What is being asked: Take from the listing each line that has the string "PINK".

•••

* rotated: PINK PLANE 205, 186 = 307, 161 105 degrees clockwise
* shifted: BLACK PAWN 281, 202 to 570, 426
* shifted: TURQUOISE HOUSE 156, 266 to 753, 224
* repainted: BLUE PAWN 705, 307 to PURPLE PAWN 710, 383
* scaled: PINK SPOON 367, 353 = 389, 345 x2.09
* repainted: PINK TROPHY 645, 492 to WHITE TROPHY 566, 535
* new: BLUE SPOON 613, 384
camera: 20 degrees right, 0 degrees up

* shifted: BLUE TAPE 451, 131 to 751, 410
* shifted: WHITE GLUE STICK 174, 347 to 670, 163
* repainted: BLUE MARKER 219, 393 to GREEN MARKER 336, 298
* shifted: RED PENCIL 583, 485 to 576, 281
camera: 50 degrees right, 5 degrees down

•••

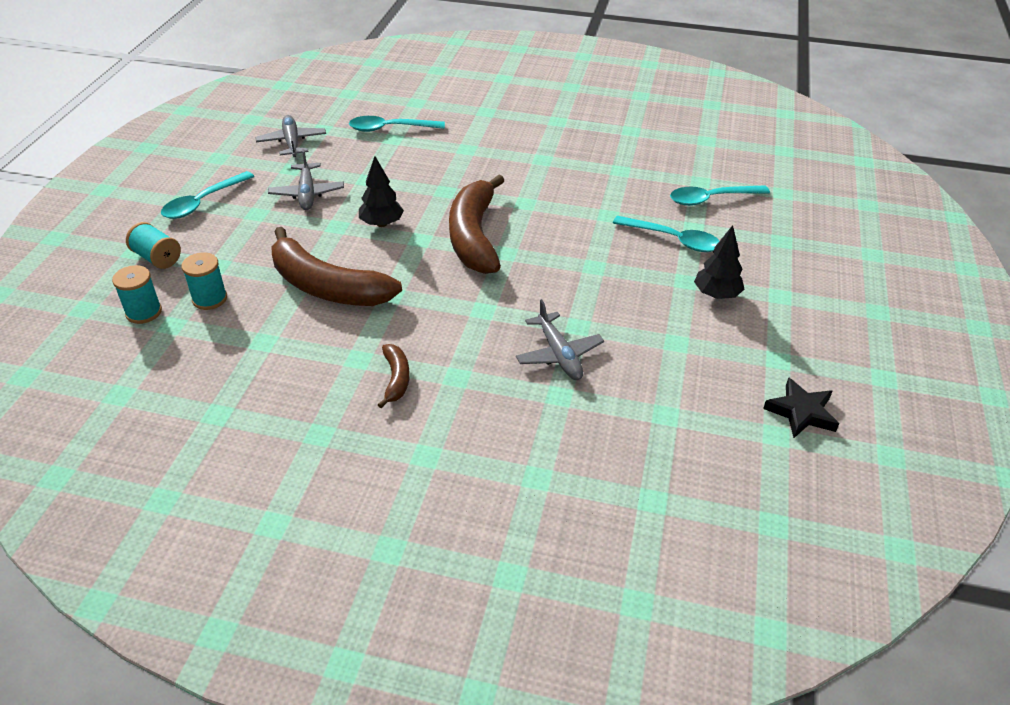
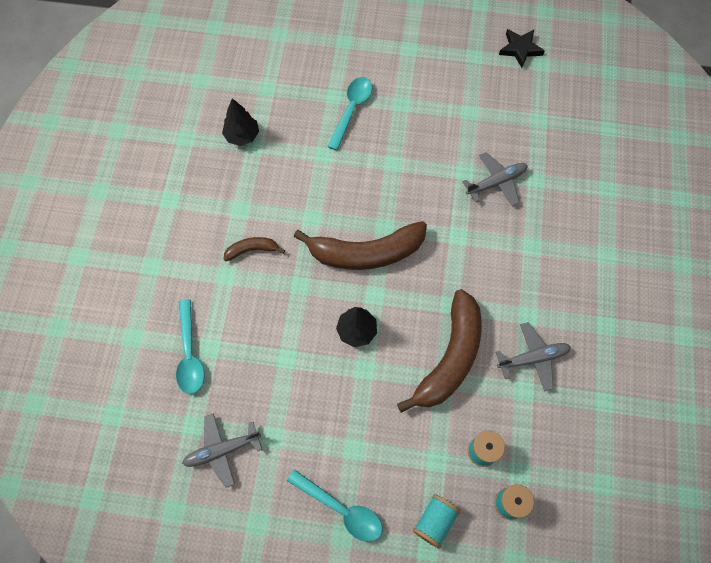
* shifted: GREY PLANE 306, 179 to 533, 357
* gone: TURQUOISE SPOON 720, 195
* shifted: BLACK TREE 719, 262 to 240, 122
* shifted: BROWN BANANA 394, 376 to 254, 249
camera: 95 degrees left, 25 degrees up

•••

Your solution:
* rotated: PINK PLANE 205, 186 = 307, 161 105 degrees clockwise
* scaled: PINK SPOON 367, 353 = 389, 345 x2.09
* repainted: PINK TROPHY 645, 492 to WHITE TROPHY 566, 535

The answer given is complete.